(Colored shape movement records)
■ ■ ■ ■

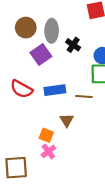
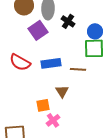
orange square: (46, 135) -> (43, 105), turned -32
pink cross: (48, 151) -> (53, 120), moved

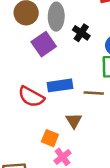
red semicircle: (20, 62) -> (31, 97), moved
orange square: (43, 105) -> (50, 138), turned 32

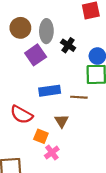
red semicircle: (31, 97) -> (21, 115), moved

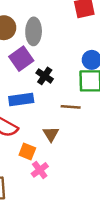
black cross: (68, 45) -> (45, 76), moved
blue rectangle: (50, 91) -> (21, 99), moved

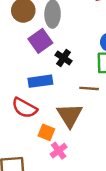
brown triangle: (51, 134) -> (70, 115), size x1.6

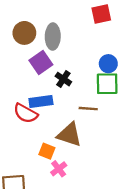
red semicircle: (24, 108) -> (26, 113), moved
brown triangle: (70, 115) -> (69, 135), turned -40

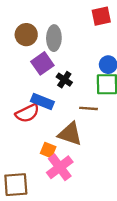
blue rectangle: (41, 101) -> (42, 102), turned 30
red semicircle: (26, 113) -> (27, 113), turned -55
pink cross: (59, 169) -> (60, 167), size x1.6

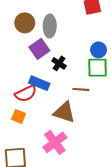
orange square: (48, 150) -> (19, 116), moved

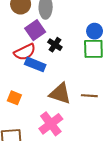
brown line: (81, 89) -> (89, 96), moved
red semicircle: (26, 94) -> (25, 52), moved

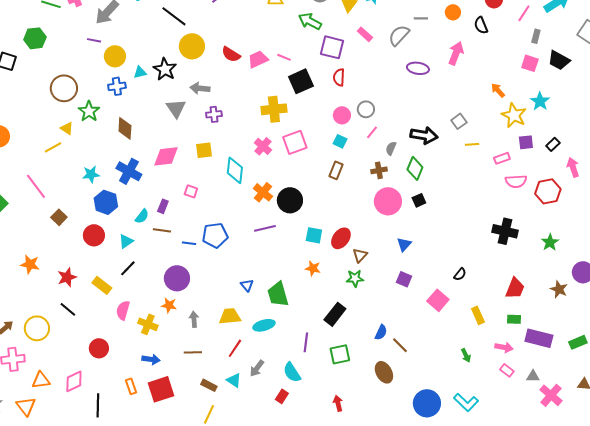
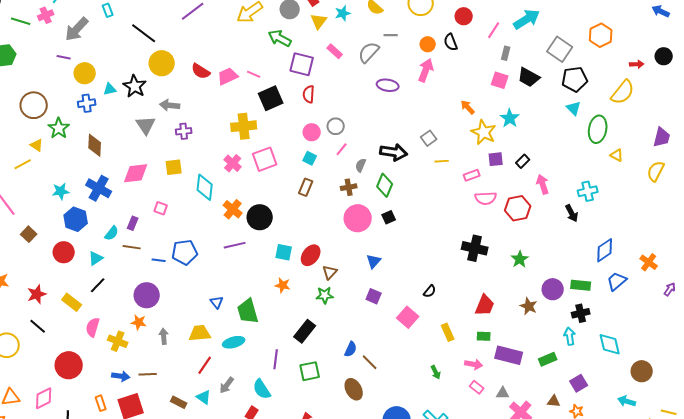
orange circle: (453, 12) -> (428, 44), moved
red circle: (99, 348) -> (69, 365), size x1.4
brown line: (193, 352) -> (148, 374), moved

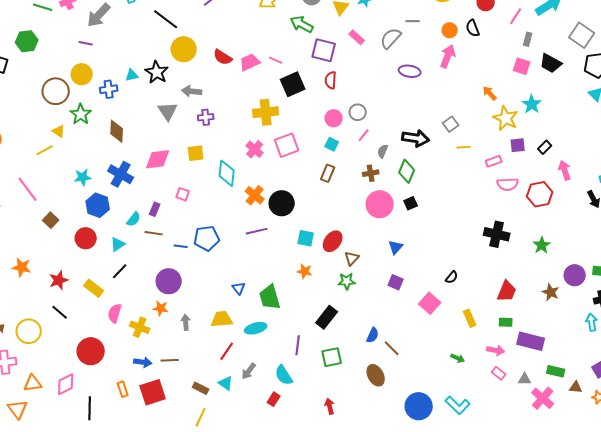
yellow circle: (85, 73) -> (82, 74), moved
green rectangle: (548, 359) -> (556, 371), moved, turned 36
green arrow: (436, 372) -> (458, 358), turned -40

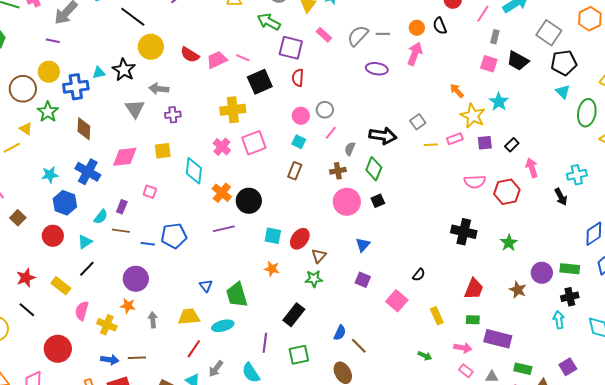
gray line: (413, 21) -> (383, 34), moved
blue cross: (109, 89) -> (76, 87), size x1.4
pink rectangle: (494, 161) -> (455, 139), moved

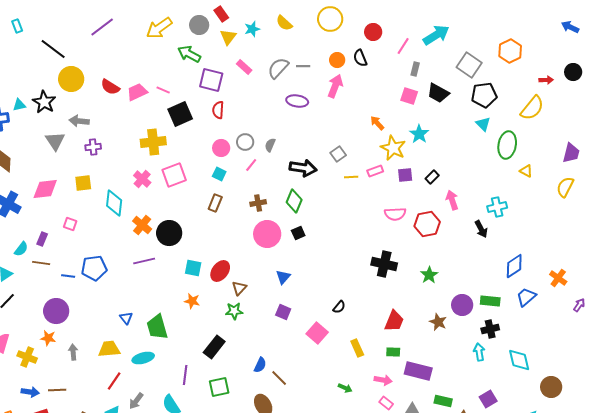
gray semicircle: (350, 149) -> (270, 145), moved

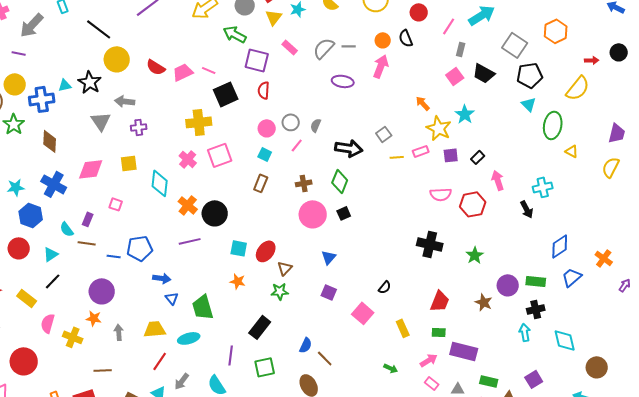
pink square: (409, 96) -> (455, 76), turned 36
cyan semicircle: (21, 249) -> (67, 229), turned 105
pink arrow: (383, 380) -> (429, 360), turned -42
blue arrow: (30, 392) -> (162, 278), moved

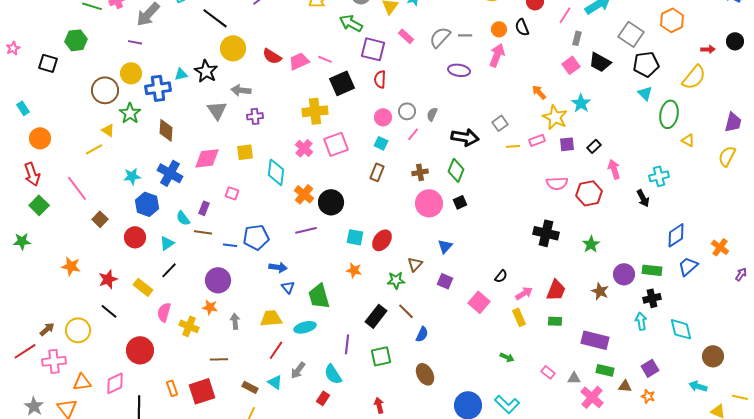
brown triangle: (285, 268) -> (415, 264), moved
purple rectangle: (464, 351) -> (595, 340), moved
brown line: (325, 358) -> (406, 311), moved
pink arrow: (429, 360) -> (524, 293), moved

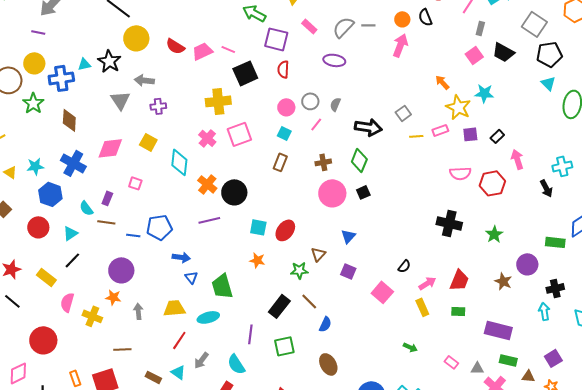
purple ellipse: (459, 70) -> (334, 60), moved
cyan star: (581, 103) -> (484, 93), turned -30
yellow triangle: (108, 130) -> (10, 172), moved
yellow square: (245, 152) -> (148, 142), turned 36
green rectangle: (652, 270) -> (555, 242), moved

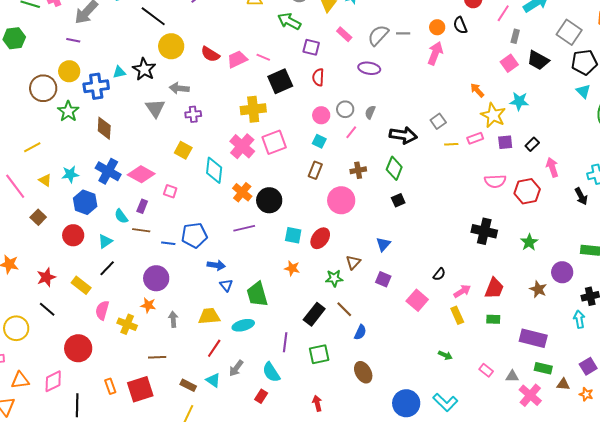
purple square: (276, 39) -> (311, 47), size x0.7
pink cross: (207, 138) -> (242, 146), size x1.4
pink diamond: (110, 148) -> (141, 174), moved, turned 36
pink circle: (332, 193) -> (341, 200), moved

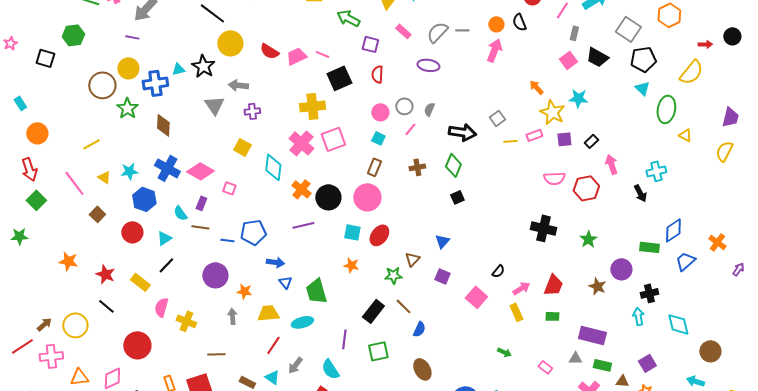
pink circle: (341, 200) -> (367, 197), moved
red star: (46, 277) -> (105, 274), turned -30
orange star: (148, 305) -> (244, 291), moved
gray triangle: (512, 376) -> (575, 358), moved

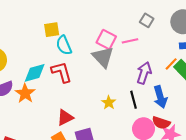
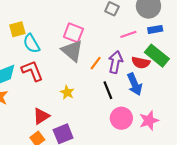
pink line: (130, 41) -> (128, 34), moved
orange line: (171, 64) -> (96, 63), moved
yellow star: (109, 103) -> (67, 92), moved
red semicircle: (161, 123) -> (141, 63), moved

■ ■ ■ ■

**Required action:** Return a copy of every line in the records that includes the string "semicircle".

**Answer for the task:**
red semicircle: (20, 62) -> (31, 97), moved
red semicircle: (31, 97) -> (21, 115), moved
red semicircle: (24, 108) -> (26, 113), moved
red semicircle: (26, 113) -> (27, 113), turned -55
red semicircle: (26, 94) -> (25, 52), moved
gray semicircle: (350, 149) -> (270, 145), moved
cyan semicircle: (21, 249) -> (67, 229), turned 105
red semicircle: (161, 123) -> (141, 63), moved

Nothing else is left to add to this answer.